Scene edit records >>

== Segment start ==

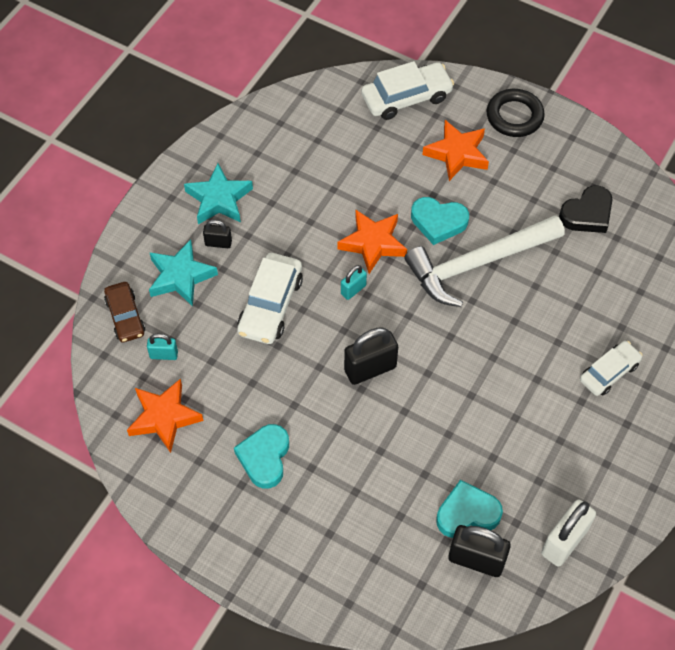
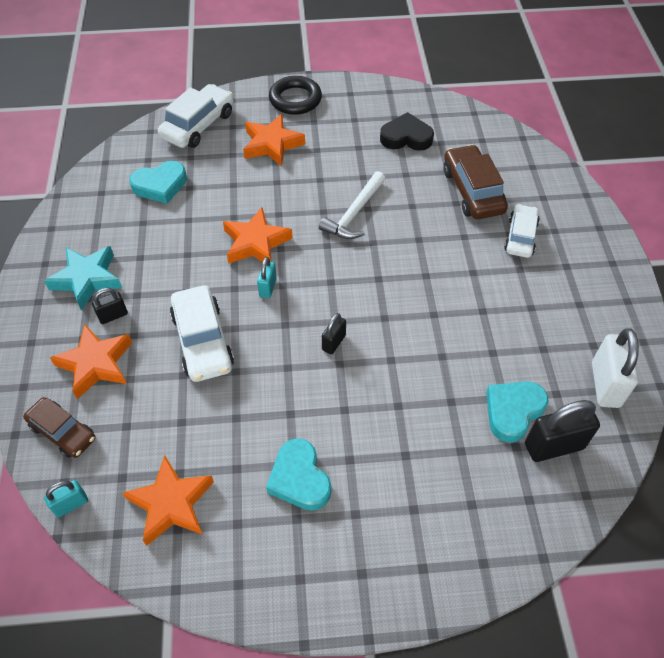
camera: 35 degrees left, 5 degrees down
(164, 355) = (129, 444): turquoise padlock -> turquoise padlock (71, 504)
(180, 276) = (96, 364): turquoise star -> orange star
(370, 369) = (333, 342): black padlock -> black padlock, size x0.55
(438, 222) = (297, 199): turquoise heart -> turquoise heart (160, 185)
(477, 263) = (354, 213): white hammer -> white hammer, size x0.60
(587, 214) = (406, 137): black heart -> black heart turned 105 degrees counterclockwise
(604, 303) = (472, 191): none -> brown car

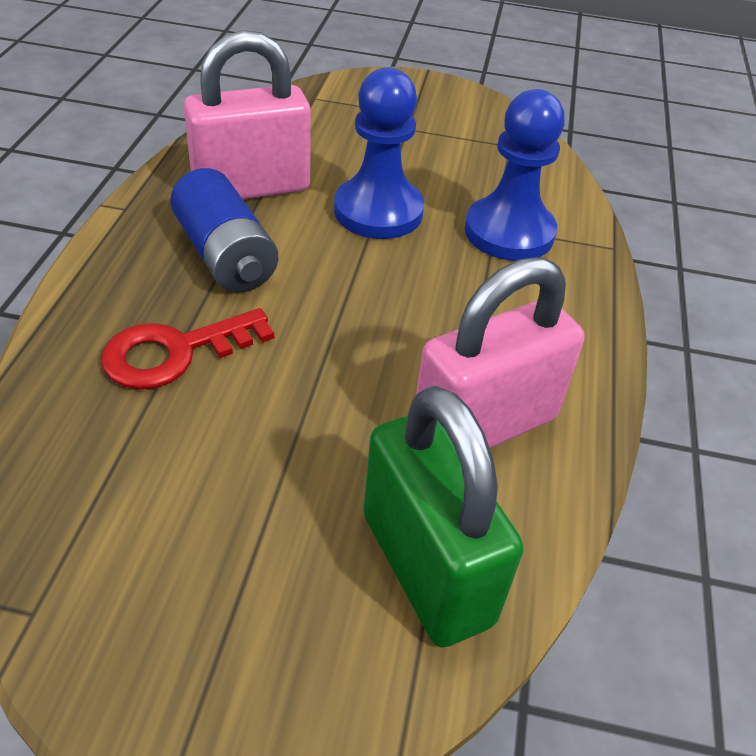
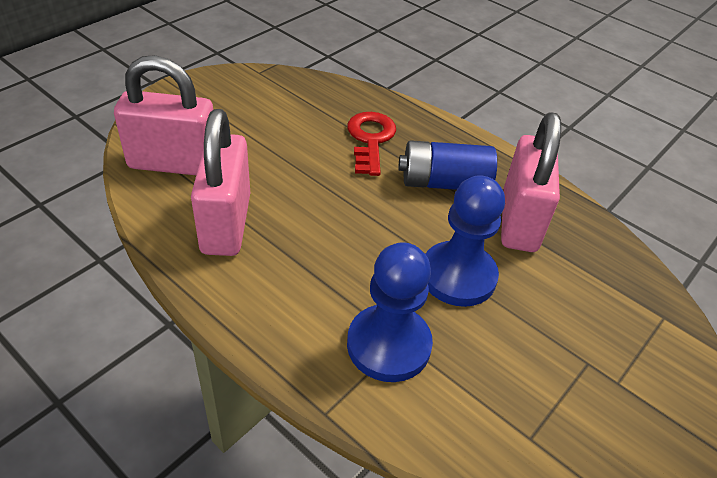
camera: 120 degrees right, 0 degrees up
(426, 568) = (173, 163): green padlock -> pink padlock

== Segment end ==

Job >>
Lines that contain "size" should be pulled from the entries above and reported.

Solution to the exercise >>
(370, 369) = (333, 342): black padlock -> black padlock, size x0.55
(477, 263) = (354, 213): white hammer -> white hammer, size x0.60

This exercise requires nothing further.